■ **THE DATA**
-.-.-
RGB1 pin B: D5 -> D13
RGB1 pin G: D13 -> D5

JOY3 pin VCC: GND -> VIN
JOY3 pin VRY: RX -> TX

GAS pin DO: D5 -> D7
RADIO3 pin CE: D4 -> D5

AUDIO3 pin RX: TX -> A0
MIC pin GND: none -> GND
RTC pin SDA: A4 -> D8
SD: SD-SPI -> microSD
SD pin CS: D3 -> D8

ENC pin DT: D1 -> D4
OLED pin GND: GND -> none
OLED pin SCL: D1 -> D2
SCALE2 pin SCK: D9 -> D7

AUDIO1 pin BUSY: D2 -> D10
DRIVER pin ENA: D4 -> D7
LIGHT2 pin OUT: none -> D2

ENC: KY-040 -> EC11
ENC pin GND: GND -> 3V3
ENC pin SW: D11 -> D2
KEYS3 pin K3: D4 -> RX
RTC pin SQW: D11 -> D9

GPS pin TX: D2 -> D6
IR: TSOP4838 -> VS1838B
-.-.-
■ **EXERCISE BRIEF**
Say how many lines of the entries hold the string "OLED". Nothing but the number should be given.

■ **YOUR RESPONSE**
2